ENTRIES SUPPLIED:
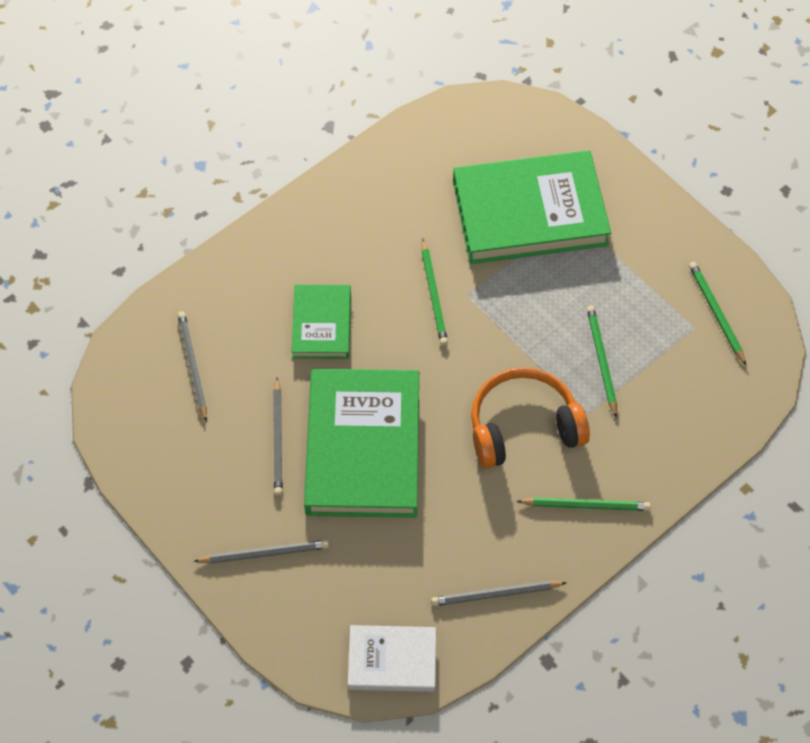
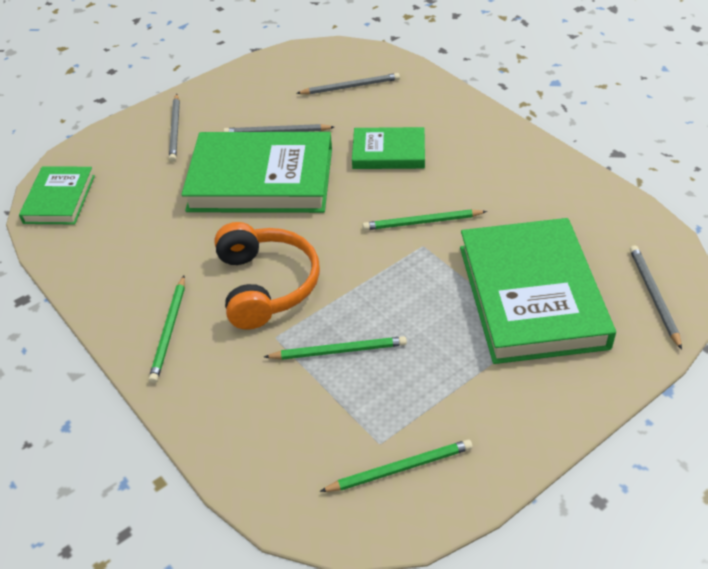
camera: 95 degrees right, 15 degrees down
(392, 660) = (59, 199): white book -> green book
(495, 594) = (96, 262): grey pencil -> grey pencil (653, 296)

* * *

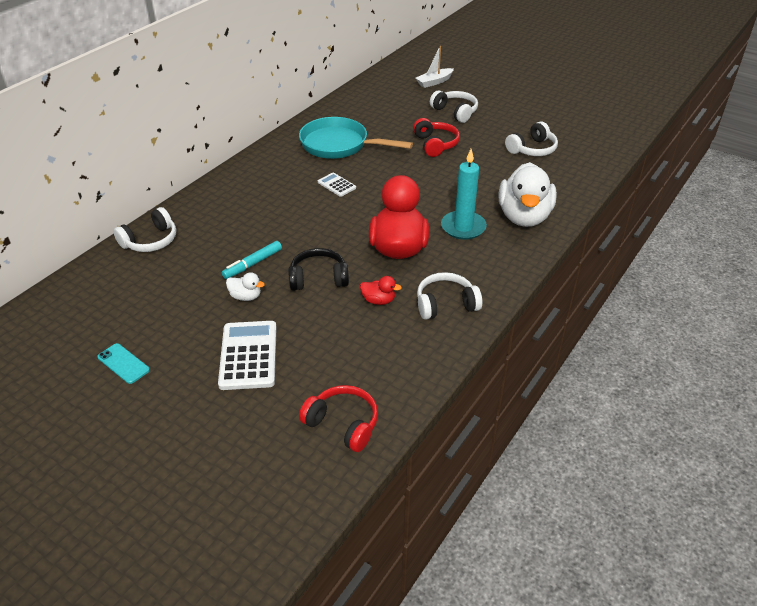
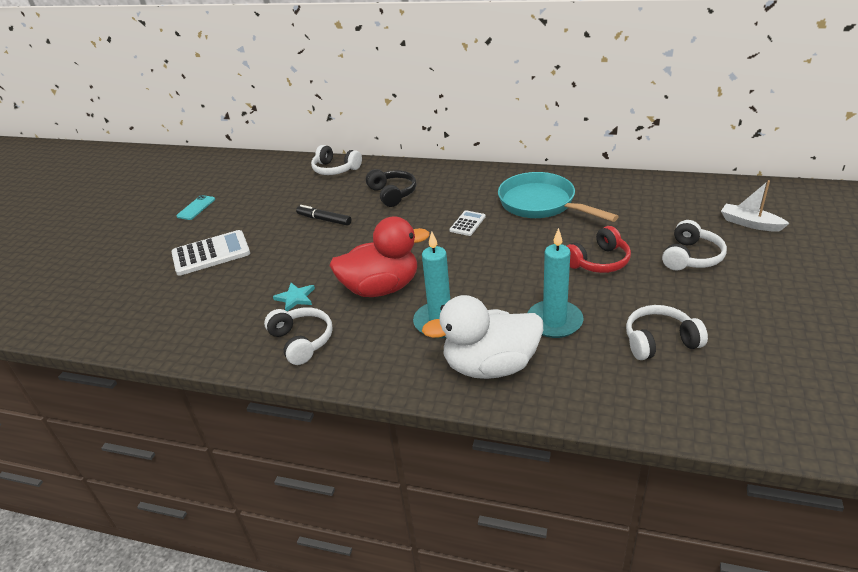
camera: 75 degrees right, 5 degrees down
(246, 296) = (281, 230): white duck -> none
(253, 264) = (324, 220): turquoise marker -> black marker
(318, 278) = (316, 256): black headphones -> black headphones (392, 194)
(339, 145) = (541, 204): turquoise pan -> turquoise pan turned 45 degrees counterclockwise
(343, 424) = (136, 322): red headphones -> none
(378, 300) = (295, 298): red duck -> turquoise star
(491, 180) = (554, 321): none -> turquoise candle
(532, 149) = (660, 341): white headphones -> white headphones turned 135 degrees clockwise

WORK ORDER: Above are the lines; repeat exactly the ones from the line containing "(339, 145) = (541, 204): turquoise" down to the line containing "(532, 149) = (660, 341): white", both inclusive.

ANSWER FOR THE TASK:
(339, 145) = (541, 204): turquoise pan -> turquoise pan turned 45 degrees counterclockwise
(343, 424) = (136, 322): red headphones -> none
(378, 300) = (295, 298): red duck -> turquoise star
(491, 180) = (554, 321): none -> turquoise candle
(532, 149) = (660, 341): white headphones -> white headphones turned 135 degrees clockwise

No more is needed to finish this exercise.